### WORK TASK
In the copy, keep every line below as it is and leave out the pictures.

### DATA PROVIDED
┄┄┄┄┄┄

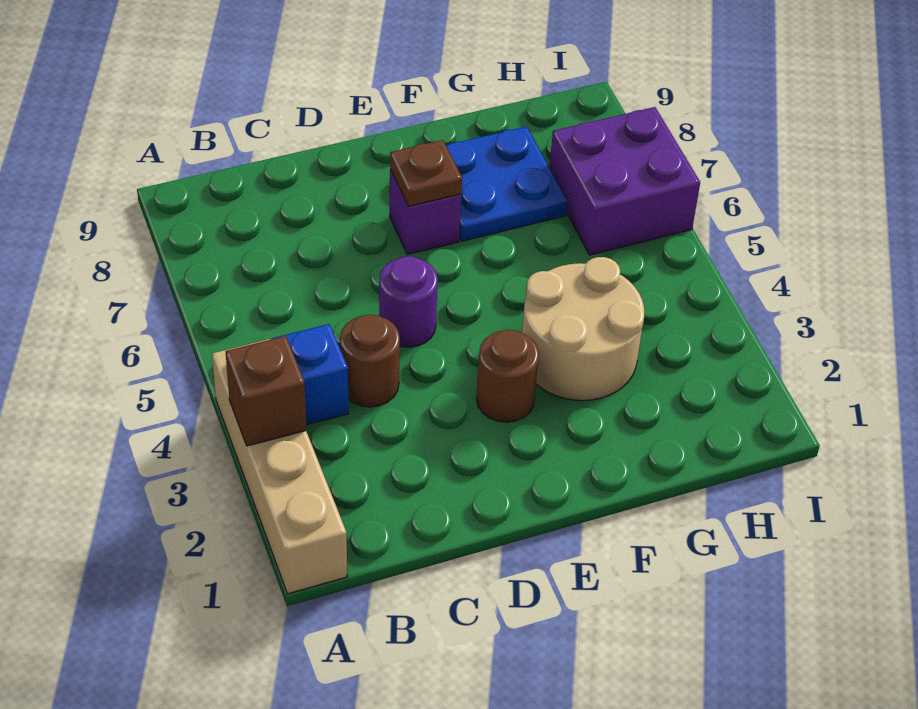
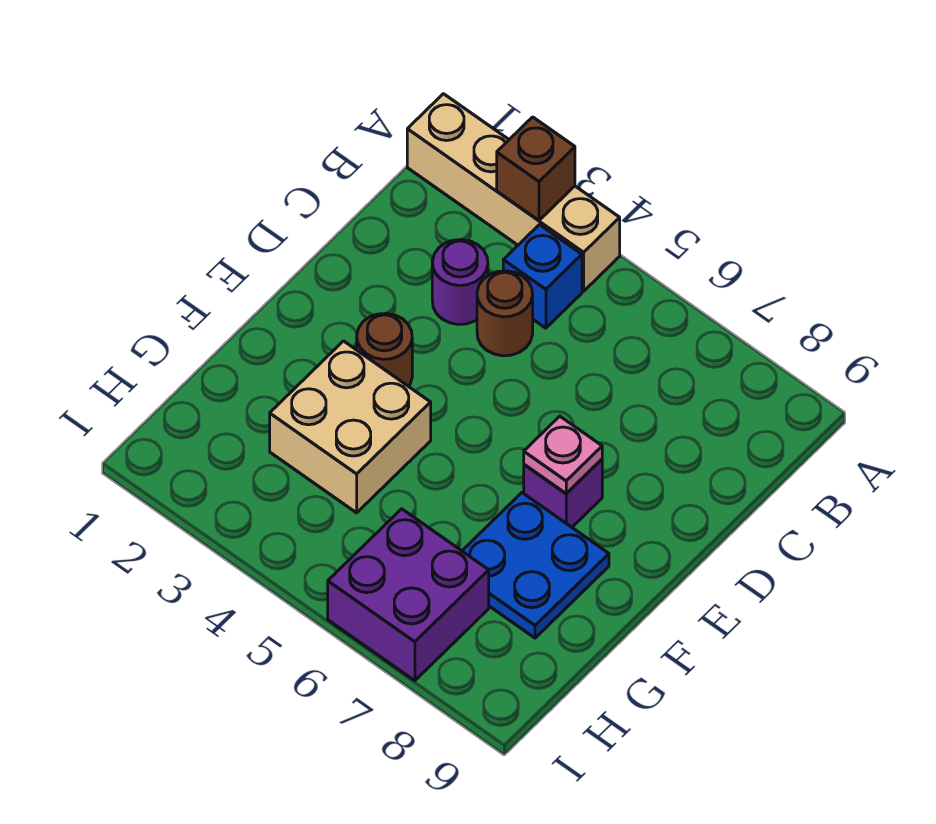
purple round brick D5 level 1 -> purple round brick C3 level 1
brown plate E7 level 2 -> pink plate E7 level 2
tan round brick F3:G4 level 1 -> tan brick F3:G4 level 1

┄┄┄┄┄┄

### FINISHED EXERCISE
purple round brick D5 level 1 -> purple round brick C3 level 1
brown plate E7 level 2 -> pink plate E7 level 2
tan round brick F3:G4 level 1 -> tan brick F3:G4 level 1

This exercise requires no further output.